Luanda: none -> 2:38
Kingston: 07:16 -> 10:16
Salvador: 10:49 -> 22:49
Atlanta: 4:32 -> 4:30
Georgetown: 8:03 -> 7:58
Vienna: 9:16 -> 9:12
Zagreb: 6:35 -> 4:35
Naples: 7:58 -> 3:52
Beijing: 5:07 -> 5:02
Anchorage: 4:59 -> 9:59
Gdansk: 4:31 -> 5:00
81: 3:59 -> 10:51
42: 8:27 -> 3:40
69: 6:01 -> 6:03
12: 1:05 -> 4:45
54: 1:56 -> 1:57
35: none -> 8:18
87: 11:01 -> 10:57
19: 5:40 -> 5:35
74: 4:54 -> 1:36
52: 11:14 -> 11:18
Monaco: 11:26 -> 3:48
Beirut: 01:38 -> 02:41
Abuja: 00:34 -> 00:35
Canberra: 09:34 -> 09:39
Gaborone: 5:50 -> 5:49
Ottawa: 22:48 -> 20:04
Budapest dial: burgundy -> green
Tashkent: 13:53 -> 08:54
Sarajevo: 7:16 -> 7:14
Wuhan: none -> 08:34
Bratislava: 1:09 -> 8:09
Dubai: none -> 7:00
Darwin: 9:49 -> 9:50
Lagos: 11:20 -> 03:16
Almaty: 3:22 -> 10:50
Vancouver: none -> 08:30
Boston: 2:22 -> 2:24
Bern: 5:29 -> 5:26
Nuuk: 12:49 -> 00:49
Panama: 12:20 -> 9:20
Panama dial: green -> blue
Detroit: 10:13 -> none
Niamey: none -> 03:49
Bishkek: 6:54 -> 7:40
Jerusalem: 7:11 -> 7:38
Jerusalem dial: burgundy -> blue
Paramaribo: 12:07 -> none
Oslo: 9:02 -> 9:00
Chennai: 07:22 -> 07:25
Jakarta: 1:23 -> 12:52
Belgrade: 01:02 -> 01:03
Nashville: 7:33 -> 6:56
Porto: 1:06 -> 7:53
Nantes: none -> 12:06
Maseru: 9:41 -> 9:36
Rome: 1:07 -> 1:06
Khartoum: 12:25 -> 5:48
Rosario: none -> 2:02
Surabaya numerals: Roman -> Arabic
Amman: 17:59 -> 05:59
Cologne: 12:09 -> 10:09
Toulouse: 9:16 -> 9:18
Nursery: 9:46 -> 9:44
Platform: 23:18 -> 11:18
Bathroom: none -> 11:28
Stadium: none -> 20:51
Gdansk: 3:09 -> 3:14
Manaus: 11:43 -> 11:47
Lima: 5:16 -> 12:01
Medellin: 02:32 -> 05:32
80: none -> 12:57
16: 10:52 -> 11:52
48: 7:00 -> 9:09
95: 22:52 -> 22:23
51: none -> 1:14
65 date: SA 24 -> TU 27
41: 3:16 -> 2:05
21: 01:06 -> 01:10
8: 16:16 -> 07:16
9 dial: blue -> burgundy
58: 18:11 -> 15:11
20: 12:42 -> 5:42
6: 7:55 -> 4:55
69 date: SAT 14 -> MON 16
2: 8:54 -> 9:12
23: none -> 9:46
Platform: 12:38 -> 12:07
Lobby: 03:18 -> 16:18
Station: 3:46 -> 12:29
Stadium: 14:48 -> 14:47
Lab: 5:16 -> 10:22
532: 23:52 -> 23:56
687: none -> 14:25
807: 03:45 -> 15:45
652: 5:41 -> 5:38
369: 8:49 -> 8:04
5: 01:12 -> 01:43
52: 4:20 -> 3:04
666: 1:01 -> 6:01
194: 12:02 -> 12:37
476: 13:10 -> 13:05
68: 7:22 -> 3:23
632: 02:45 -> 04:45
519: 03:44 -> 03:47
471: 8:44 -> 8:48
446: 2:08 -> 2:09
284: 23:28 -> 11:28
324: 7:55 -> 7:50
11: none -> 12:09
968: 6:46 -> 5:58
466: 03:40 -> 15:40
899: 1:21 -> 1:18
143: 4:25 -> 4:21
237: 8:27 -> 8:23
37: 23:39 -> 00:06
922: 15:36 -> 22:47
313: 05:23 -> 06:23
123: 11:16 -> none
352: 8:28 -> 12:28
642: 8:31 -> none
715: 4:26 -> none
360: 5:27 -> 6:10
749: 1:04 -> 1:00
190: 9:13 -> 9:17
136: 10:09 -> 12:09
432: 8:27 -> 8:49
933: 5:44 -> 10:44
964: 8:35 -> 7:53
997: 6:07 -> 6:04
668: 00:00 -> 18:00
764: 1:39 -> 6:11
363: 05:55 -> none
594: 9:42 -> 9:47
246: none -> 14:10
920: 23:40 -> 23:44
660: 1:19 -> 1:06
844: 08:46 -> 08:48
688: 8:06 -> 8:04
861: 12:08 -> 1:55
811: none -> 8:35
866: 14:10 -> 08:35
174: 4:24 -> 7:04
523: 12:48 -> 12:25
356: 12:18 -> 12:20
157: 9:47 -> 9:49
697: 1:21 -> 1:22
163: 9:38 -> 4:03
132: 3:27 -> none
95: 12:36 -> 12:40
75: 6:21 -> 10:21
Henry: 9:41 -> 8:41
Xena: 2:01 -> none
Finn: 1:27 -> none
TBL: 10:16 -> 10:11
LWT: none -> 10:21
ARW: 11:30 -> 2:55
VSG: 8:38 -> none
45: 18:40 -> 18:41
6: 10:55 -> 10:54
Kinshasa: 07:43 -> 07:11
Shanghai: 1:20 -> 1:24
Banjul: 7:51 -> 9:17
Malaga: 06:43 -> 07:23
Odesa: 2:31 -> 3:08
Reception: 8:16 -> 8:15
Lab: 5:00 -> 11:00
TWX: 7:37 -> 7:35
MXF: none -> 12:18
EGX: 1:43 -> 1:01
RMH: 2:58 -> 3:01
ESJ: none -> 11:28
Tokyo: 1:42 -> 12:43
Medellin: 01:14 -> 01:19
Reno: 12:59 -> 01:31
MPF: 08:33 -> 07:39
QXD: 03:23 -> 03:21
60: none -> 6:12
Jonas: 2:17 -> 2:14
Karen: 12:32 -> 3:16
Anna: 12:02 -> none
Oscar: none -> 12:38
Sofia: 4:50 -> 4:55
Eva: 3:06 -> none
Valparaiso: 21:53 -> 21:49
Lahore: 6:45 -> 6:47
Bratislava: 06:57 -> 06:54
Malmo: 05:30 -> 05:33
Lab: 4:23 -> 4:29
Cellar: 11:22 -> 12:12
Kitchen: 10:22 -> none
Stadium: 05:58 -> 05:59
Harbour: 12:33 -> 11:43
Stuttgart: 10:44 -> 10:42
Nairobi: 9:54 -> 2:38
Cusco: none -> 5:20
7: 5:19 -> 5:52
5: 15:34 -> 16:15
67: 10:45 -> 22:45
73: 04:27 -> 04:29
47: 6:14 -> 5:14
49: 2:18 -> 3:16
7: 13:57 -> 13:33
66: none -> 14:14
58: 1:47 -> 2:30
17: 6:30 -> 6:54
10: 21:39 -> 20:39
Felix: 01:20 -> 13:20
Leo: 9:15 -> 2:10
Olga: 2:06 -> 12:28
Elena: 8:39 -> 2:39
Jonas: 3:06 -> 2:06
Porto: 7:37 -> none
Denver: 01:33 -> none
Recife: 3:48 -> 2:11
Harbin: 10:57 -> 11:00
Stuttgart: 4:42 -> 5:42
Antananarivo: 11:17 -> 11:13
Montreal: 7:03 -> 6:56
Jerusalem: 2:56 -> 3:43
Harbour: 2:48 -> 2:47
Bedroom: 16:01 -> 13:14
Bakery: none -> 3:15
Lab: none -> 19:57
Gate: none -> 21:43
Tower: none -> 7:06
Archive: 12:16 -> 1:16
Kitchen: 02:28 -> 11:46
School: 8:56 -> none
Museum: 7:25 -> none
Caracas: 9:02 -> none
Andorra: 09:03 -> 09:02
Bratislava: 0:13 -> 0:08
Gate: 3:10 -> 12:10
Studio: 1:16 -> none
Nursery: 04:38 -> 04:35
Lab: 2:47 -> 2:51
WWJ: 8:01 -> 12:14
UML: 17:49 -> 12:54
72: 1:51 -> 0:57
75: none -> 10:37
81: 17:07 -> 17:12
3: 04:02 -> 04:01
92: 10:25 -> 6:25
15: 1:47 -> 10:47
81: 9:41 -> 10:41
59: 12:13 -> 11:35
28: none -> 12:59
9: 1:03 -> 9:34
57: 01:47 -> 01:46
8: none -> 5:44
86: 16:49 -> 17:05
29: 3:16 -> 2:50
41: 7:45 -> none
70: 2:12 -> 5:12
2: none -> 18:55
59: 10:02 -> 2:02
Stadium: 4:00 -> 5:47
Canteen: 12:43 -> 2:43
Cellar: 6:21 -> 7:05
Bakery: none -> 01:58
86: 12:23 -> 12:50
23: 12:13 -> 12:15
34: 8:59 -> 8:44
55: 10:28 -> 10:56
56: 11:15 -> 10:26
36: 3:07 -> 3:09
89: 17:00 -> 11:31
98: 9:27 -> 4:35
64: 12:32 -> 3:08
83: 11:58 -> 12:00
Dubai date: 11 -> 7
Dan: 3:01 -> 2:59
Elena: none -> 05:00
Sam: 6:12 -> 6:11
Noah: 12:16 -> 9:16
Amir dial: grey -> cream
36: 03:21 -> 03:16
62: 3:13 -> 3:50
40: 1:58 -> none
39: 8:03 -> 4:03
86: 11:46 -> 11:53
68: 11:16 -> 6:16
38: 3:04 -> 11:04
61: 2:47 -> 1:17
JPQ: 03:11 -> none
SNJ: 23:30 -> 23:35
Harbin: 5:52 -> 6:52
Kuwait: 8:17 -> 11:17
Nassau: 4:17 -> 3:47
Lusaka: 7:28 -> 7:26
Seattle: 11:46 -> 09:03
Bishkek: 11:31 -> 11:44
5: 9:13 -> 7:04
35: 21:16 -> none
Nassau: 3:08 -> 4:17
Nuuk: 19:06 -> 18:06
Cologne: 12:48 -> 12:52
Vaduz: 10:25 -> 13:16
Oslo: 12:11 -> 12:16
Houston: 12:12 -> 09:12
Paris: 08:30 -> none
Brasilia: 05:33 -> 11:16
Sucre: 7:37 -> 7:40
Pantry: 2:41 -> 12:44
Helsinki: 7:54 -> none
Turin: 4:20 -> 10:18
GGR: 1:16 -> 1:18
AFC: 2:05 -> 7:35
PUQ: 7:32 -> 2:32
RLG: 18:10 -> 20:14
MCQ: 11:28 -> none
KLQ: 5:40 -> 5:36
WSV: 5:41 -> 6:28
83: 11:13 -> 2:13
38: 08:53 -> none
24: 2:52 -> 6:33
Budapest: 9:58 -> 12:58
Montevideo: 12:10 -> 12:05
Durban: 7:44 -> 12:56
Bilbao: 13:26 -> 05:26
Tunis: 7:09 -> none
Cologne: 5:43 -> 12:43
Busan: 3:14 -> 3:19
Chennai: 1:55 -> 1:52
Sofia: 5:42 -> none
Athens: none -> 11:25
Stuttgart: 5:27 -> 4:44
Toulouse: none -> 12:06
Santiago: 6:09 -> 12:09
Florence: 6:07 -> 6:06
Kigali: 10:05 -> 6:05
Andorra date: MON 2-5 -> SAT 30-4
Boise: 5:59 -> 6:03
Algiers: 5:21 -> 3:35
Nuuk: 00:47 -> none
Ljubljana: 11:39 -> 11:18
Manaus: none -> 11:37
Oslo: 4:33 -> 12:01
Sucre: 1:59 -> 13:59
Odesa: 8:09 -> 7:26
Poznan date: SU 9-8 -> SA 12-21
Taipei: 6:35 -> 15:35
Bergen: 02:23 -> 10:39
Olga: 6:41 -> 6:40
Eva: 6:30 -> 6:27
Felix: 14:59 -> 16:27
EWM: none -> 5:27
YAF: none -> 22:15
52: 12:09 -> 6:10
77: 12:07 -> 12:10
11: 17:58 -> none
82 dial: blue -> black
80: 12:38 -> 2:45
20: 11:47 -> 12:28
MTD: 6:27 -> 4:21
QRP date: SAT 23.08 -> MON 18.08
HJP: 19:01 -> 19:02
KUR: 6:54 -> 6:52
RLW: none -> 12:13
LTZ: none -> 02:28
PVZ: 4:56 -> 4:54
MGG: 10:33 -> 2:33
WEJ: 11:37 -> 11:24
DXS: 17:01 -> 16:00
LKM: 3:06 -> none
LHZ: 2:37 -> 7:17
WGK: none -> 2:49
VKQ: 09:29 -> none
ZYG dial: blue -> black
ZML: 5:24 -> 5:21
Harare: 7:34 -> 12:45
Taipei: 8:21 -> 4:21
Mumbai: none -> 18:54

> **Task to carry out**
Set out the lines of the listing above as a numbered list, beginning with its first line and going on through the line with "19: 5:40 -> 5:35". Leave out any blank lines.

> **Answer to the exercise**
1. Luanda: none -> 2:38
2. Kingston: 07:16 -> 10:16
3. Salvador: 10:49 -> 22:49
4. Atlanta: 4:32 -> 4:30
5. Georgetown: 8:03 -> 7:58
6. Vienna: 9:16 -> 9:12
7. Zagreb: 6:35 -> 4:35
8. Naples: 7:58 -> 3:52
9. Beijing: 5:07 -> 5:02
10. Anchorage: 4:59 -> 9:59
11. Gdansk: 4:31 -> 5:00
12. 81: 3:59 -> 10:51
13. 42: 8:27 -> 3:40
14. 69: 6:01 -> 6:03
15. 12: 1:05 -> 4:45
16. 54: 1:56 -> 1:57
17. 35: none -> 8:18
18. 87: 11:01 -> 10:57
19. 19: 5:40 -> 5:35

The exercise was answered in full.